> **Action item**:
In the listing that follows, locate the line containing "TFT1 pin CS: D9 -> D11" and the line containing "DRIVER2 pin ENA: A5 -> D8". Retype exactly those two lines and every line between them, and nothing more.

> **Given data**:
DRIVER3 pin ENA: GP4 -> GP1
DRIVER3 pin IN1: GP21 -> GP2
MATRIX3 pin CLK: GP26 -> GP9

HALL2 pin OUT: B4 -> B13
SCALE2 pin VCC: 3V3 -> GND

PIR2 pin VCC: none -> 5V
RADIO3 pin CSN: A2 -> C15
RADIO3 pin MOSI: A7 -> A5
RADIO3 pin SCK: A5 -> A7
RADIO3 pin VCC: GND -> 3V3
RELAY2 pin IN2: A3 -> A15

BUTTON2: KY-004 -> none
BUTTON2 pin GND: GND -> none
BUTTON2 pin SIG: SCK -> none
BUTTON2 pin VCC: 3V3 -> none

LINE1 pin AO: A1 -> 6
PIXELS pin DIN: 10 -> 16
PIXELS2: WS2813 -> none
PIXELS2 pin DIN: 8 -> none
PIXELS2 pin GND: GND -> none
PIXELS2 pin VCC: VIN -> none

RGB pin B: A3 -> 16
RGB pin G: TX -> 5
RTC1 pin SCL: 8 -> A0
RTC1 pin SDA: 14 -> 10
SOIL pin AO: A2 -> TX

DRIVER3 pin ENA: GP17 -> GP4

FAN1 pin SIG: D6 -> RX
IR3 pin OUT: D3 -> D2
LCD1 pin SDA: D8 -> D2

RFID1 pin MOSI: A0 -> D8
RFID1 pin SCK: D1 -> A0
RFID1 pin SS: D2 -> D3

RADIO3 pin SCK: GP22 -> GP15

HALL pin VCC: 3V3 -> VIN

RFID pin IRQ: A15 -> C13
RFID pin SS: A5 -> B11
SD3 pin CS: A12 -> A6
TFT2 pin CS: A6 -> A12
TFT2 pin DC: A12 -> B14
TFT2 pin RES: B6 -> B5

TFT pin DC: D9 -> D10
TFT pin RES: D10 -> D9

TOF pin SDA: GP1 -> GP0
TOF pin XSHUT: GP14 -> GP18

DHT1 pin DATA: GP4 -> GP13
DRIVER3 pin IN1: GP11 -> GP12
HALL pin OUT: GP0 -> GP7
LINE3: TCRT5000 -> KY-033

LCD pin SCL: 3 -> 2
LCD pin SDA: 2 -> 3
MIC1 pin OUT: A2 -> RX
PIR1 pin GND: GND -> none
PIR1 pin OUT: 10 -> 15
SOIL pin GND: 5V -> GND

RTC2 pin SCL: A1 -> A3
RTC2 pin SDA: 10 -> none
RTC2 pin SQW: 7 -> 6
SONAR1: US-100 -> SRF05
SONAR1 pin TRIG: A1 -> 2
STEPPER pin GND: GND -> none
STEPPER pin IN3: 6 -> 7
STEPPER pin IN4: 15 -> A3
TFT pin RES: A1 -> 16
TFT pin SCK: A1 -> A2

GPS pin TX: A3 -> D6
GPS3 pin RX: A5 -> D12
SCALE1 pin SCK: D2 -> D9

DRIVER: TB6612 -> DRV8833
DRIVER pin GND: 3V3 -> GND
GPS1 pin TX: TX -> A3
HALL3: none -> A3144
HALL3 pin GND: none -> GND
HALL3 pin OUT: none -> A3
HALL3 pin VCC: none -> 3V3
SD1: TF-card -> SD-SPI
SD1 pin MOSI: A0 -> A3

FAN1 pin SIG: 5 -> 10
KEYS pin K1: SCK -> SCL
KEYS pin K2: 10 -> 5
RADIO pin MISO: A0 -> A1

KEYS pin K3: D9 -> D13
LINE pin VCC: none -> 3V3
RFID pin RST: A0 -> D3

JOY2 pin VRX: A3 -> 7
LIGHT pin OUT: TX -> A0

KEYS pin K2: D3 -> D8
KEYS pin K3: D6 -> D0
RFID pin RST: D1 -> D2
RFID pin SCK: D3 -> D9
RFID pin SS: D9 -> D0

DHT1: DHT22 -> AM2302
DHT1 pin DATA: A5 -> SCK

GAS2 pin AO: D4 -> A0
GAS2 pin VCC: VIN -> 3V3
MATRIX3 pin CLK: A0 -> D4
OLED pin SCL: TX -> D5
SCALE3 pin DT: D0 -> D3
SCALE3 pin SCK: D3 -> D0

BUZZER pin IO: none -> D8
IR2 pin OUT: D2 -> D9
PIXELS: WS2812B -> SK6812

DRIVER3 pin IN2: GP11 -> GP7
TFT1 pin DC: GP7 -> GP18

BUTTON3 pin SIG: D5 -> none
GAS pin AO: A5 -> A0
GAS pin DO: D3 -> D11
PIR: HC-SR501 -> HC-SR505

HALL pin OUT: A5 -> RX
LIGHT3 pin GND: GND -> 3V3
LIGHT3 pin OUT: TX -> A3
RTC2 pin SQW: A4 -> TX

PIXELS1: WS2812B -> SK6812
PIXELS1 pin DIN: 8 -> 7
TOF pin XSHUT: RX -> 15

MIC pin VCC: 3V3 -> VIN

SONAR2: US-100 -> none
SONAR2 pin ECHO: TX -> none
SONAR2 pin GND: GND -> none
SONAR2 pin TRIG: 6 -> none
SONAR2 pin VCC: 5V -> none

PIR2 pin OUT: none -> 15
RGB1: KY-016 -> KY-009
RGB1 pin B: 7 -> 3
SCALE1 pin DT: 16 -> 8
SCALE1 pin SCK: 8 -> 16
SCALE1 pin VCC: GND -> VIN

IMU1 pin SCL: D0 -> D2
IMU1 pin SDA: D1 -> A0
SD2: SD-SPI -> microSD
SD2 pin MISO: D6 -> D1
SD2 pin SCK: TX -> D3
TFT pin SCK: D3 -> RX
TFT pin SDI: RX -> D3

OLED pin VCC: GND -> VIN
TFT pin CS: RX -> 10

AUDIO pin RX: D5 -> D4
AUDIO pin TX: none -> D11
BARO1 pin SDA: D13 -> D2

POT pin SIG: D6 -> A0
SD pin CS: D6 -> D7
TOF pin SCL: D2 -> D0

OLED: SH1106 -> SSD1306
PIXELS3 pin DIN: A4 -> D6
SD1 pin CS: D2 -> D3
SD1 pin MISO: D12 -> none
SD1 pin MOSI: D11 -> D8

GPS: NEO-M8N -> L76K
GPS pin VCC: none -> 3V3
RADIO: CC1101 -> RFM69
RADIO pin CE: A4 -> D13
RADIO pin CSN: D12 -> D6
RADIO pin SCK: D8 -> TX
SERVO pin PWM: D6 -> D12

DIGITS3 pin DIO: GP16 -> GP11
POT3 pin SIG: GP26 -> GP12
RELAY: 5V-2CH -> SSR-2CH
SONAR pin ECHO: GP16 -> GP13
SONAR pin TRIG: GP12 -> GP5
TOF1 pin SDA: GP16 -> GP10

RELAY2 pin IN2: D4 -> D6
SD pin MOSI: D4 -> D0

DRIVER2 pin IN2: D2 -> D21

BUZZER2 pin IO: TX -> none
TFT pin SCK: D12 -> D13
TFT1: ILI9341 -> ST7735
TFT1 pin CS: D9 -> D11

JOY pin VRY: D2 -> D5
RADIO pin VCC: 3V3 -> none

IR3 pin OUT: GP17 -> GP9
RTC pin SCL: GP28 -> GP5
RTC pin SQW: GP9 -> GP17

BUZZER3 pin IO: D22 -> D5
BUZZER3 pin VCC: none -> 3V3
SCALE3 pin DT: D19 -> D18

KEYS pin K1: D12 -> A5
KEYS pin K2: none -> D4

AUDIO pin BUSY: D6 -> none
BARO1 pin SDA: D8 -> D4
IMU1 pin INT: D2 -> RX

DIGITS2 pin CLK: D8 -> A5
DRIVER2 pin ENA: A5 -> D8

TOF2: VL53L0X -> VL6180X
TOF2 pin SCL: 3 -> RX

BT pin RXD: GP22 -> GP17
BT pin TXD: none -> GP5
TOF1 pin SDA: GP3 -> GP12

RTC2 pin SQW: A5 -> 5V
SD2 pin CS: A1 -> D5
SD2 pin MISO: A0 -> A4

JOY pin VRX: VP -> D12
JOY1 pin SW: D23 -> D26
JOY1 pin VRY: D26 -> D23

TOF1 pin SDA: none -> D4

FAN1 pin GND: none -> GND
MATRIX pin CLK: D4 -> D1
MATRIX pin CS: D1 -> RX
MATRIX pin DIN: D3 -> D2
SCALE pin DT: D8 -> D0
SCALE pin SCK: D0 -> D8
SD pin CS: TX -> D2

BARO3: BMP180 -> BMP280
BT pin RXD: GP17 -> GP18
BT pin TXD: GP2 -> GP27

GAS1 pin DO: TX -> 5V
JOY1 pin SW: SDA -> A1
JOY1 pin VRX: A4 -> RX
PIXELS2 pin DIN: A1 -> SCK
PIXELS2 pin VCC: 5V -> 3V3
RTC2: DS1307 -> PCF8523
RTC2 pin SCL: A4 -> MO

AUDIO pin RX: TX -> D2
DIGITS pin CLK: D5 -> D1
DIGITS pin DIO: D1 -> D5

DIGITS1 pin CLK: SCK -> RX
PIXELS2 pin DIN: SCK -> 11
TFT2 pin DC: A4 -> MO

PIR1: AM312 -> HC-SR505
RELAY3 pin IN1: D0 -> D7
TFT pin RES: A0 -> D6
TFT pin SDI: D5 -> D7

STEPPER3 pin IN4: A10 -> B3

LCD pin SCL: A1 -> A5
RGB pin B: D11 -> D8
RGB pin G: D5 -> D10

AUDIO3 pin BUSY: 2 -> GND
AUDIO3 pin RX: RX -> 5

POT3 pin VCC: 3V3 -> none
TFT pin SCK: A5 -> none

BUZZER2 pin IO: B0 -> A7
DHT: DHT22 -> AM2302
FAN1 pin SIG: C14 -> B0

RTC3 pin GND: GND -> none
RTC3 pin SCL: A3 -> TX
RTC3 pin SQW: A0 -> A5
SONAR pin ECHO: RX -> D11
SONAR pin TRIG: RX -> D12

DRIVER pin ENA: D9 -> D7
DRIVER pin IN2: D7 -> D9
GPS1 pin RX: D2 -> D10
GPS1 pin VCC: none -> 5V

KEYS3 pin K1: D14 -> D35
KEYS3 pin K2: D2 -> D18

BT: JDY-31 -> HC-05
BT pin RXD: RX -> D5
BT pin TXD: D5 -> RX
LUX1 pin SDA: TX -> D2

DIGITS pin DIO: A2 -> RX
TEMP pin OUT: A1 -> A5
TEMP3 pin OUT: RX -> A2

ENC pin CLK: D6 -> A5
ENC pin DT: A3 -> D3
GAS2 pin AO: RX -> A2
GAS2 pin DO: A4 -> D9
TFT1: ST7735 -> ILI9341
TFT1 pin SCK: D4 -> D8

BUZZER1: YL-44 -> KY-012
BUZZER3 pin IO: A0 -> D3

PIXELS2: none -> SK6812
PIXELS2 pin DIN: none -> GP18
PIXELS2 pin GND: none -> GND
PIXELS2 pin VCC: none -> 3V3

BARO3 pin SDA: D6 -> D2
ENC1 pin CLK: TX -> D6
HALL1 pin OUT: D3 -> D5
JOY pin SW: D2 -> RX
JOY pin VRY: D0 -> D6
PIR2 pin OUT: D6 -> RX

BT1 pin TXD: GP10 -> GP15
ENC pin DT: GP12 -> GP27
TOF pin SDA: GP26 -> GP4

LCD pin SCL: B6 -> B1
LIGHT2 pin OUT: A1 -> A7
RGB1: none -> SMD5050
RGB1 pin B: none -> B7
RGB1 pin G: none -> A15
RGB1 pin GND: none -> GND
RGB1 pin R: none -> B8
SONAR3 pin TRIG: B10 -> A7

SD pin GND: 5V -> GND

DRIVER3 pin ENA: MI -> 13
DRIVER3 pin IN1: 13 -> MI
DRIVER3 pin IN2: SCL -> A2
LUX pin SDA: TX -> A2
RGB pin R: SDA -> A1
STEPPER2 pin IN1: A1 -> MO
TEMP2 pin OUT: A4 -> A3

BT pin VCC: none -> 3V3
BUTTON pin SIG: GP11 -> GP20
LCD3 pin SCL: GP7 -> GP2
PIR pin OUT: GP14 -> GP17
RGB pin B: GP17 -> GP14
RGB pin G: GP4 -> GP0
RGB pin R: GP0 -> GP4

> **Solution**:
TFT1 pin CS: D9 -> D11

JOY pin VRY: D2 -> D5
RADIO pin VCC: 3V3 -> none

IR3 pin OUT: GP17 -> GP9
RTC pin SCL: GP28 -> GP5
RTC pin SQW: GP9 -> GP17

BUZZER3 pin IO: D22 -> D5
BUZZER3 pin VCC: none -> 3V3
SCALE3 pin DT: D19 -> D18

KEYS pin K1: D12 -> A5
KEYS pin K2: none -> D4

AUDIO pin BUSY: D6 -> none
BARO1 pin SDA: D8 -> D4
IMU1 pin INT: D2 -> RX

DIGITS2 pin CLK: D8 -> A5
DRIVER2 pin ENA: A5 -> D8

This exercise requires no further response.